*Assigned task*: Copy each line of the records below that mentions the word "none".

*Data for this task*:
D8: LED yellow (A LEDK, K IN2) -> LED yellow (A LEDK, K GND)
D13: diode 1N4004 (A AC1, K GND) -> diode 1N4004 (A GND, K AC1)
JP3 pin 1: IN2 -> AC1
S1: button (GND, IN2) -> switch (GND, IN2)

* * *

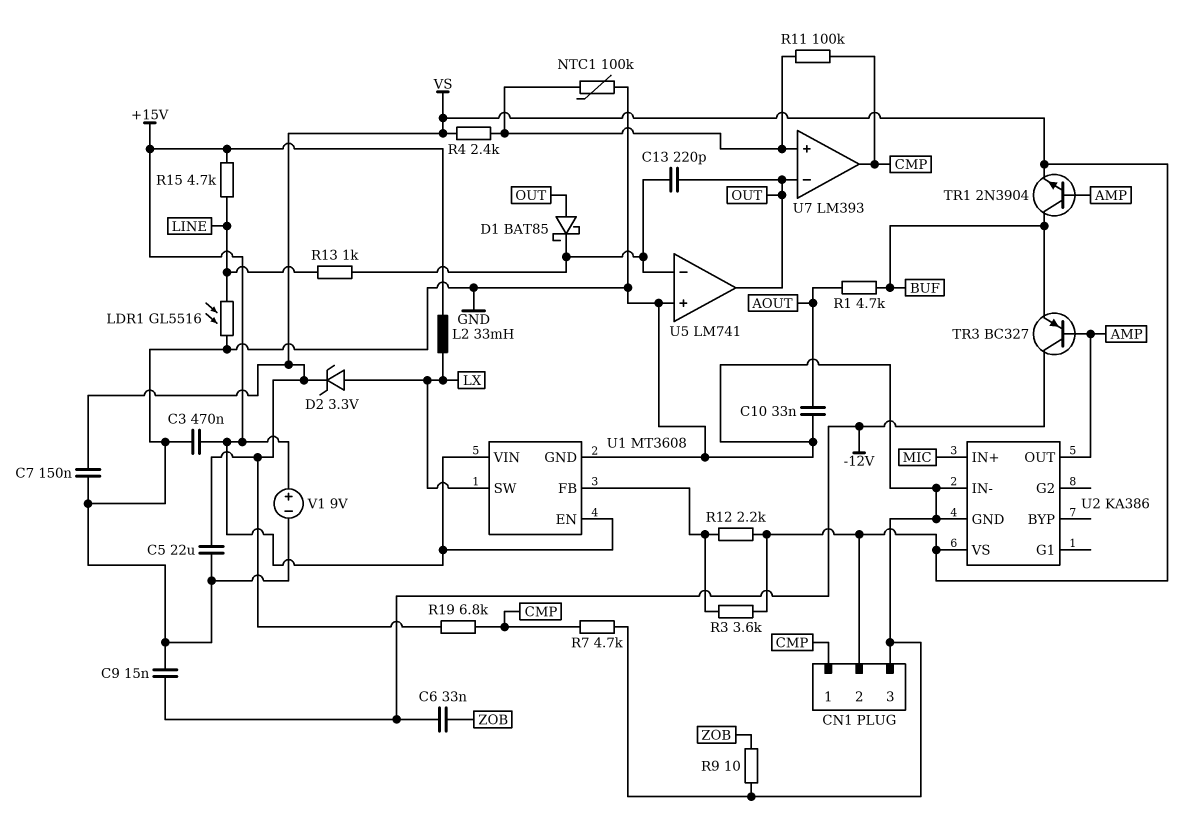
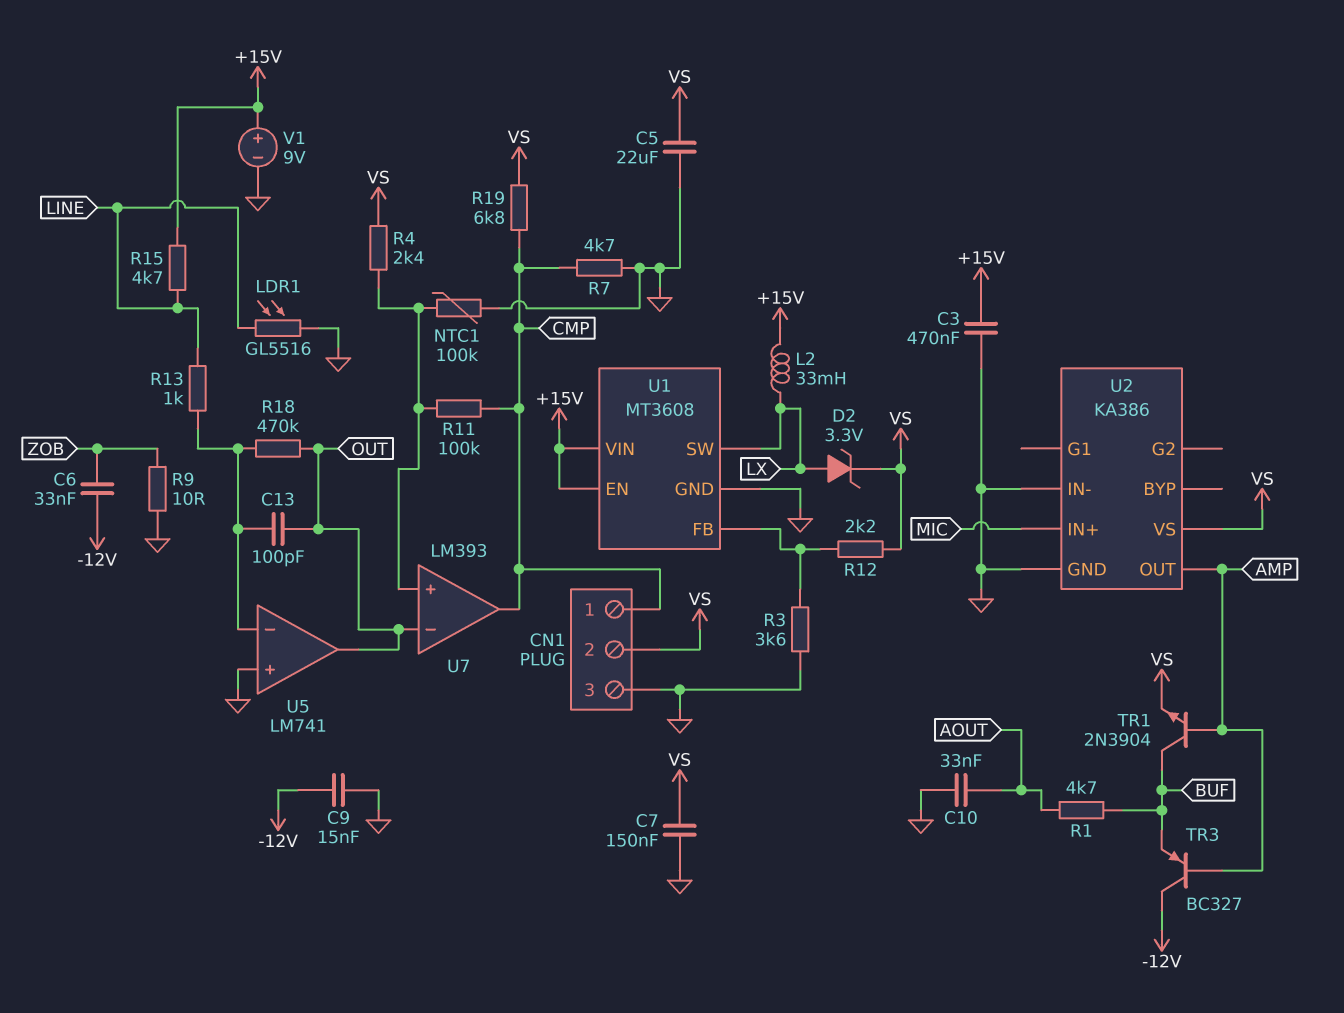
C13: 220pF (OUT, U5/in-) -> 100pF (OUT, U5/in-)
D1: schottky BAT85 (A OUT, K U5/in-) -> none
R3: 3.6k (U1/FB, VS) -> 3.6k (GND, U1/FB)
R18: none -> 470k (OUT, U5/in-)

*Your solution*:
D1: schottky BAT85 (A OUT, K U5/in-) -> none
R18: none -> 470k (OUT, U5/in-)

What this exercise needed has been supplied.